▸ **WORK REQUEST**
Would you retype the lines from the one that holds "BrownPadlock <556,150> ->" to the final line of the entries below, both ends included and exactly as written, but without pictures?

*** RECORDS PROVIDED ***

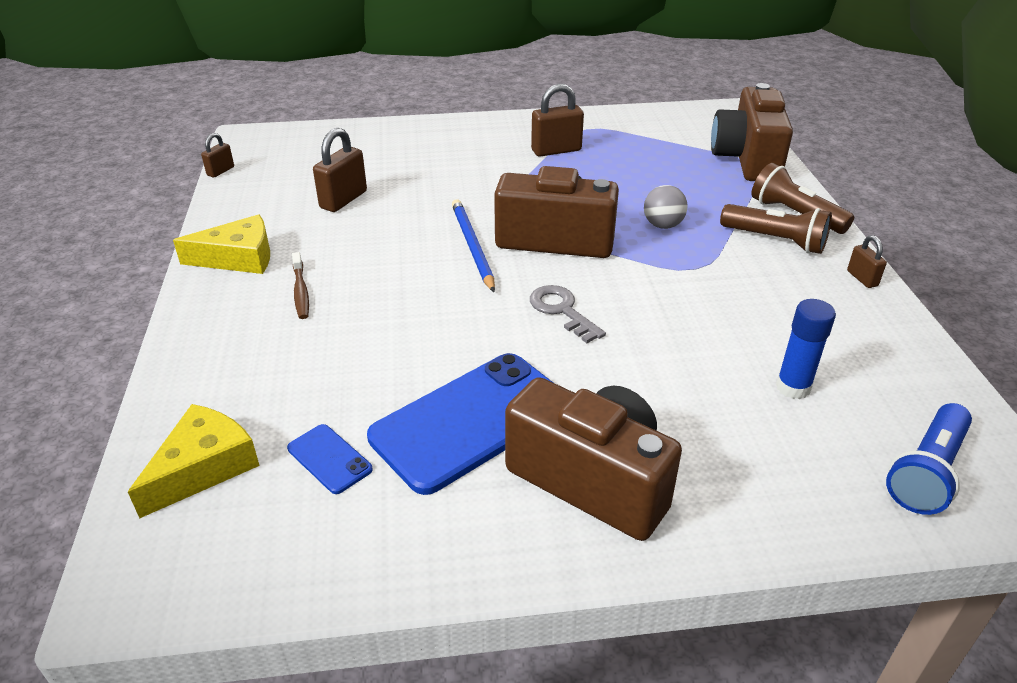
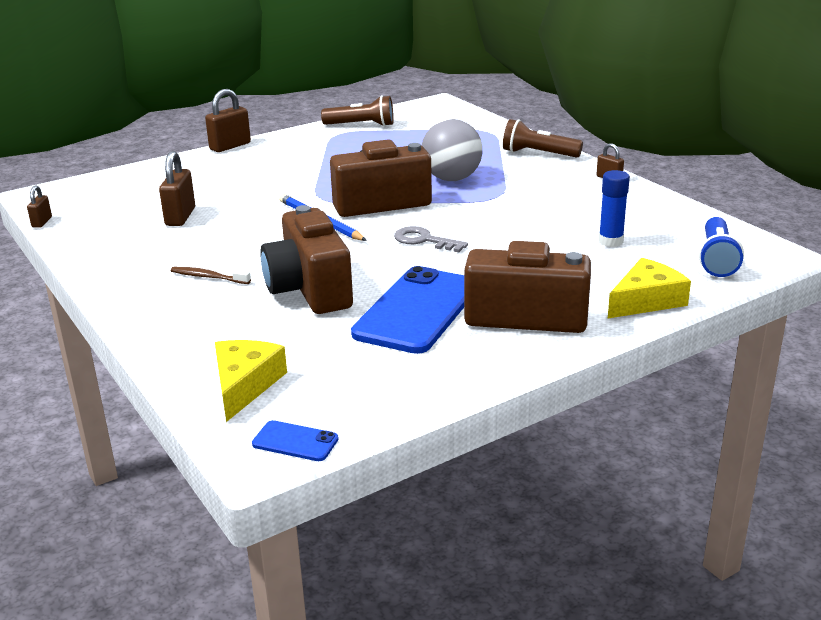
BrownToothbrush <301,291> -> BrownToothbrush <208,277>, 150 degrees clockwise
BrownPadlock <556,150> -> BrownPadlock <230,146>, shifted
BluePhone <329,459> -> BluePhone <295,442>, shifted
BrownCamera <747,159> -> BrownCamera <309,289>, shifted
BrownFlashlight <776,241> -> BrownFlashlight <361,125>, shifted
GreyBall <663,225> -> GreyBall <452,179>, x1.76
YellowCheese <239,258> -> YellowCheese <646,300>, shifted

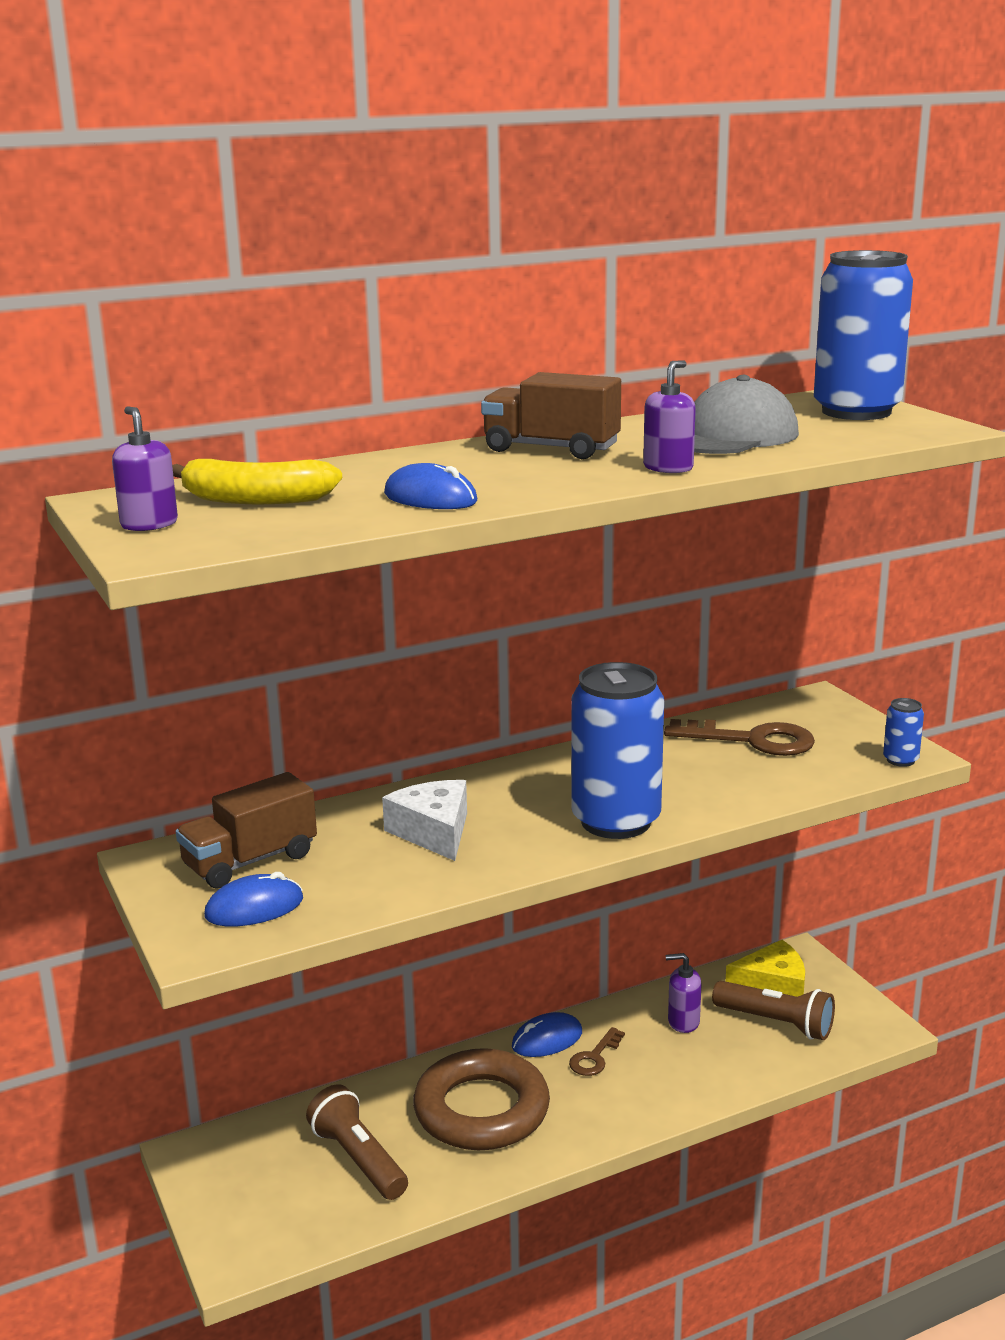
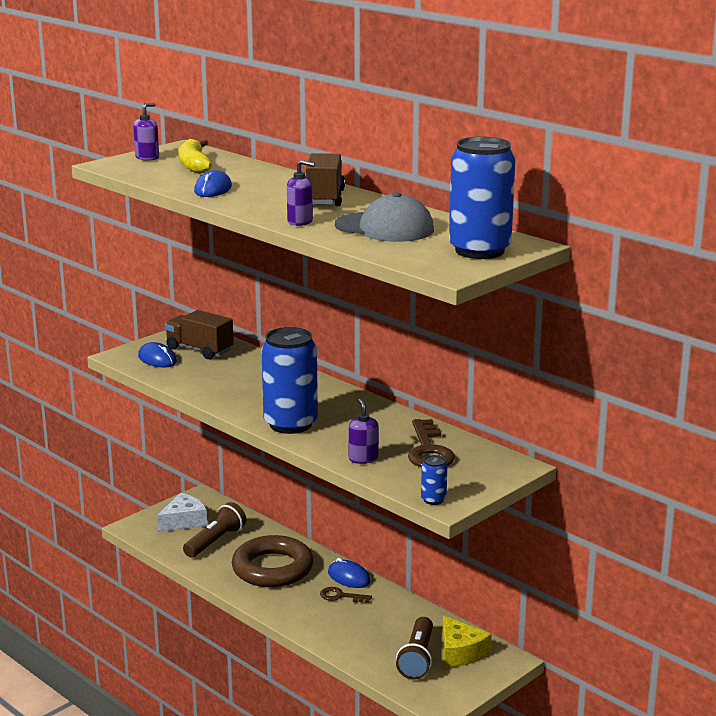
WhiteCheese <433,832> -> WhiteCheese <184,521>, shifted
PurpleSoapDispenser <683,1022> -> PurpleSoapDispenser <363,459>, shifted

*** End of RECORDS PROVIDED ***

▸ **SOLUTION TO THIS TASK**
BrownPadlock <556,150> -> BrownPadlock <230,146>, shifted
BluePhone <329,459> -> BluePhone <295,442>, shifted
BrownCamera <747,159> -> BrownCamera <309,289>, shifted
BrownFlashlight <776,241> -> BrownFlashlight <361,125>, shifted
GreyBall <663,225> -> GreyBall <452,179>, x1.76
YellowCheese <239,258> -> YellowCheese <646,300>, shifted

WhiteCheese <433,832> -> WhiteCheese <184,521>, shifted
PurpleSoapDispenser <683,1022> -> PurpleSoapDispenser <363,459>, shifted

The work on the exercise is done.